Problem |
Please give again, word for word, each line that falls between the line with "C3: 47nF (+5V, GND) -> 47nF (GND, LOAD)" and the end of the data, inclusive.

"""

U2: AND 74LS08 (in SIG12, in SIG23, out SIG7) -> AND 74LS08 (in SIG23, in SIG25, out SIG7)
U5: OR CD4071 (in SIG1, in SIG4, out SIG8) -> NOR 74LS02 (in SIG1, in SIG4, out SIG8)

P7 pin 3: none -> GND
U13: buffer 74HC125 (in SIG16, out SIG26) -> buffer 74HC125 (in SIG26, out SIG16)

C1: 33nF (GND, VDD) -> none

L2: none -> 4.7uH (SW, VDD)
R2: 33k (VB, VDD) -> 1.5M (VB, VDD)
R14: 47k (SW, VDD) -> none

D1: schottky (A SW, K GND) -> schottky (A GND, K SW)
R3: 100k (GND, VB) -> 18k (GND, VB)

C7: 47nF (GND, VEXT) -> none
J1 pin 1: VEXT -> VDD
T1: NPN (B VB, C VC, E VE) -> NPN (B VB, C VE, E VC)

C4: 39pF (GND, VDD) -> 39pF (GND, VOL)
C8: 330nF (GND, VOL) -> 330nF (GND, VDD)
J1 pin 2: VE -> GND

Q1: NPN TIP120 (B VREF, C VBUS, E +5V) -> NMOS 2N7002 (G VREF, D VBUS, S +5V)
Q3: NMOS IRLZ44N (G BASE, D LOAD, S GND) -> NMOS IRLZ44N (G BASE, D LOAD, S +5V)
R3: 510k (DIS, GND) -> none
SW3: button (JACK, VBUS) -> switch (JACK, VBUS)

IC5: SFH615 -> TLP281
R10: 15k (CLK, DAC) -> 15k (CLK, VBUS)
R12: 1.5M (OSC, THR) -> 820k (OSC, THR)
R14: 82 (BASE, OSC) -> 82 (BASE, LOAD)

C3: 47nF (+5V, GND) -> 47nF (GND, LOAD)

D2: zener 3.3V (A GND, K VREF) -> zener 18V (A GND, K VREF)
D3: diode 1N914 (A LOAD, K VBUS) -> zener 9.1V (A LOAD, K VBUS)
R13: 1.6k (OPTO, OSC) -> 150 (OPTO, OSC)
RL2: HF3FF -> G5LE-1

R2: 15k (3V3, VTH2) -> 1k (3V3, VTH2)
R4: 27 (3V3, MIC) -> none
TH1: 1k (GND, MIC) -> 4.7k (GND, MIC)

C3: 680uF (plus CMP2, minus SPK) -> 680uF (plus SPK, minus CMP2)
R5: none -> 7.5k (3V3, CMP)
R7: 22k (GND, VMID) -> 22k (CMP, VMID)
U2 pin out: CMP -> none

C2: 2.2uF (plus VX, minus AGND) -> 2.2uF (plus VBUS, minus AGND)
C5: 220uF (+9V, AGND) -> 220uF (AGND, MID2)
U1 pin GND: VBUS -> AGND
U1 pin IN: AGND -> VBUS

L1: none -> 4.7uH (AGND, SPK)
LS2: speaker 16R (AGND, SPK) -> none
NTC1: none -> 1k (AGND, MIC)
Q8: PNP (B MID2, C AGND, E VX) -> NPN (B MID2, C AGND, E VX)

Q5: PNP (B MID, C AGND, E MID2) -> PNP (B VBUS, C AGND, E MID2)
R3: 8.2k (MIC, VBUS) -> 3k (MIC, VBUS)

"""

Reply |
C3: 47nF (+5V, GND) -> 47nF (GND, LOAD)

D2: zener 3.3V (A GND, K VREF) -> zener 18V (A GND, K VREF)
D3: diode 1N914 (A LOAD, K VBUS) -> zener 9.1V (A LOAD, K VBUS)
R13: 1.6k (OPTO, OSC) -> 150 (OPTO, OSC)
RL2: HF3FF -> G5LE-1

R2: 15k (3V3, VTH2) -> 1k (3V3, VTH2)
R4: 27 (3V3, MIC) -> none
TH1: 1k (GND, MIC) -> 4.7k (GND, MIC)

C3: 680uF (plus CMP2, minus SPK) -> 680uF (plus SPK, minus CMP2)
R5: none -> 7.5k (3V3, CMP)
R7: 22k (GND, VMID) -> 22k (CMP, VMID)
U2 pin out: CMP -> none

C2: 2.2uF (plus VX, minus AGND) -> 2.2uF (plus VBUS, minus AGND)
C5: 220uF (+9V, AGND) -> 220uF (AGND, MID2)
U1 pin GND: VBUS -> AGND
U1 pin IN: AGND -> VBUS

L1: none -> 4.7uH (AGND, SPK)
LS2: speaker 16R (AGND, SPK) -> none
NTC1: none -> 1k (AGND, MIC)
Q8: PNP (B MID2, C AGND, E VX) -> NPN (B MID2, C AGND, E VX)

Q5: PNP (B MID, C AGND, E MID2) -> PNP (B VBUS, C AGND, E MID2)
R3: 8.2k (MIC, VBUS) -> 3k (MIC, VBUS)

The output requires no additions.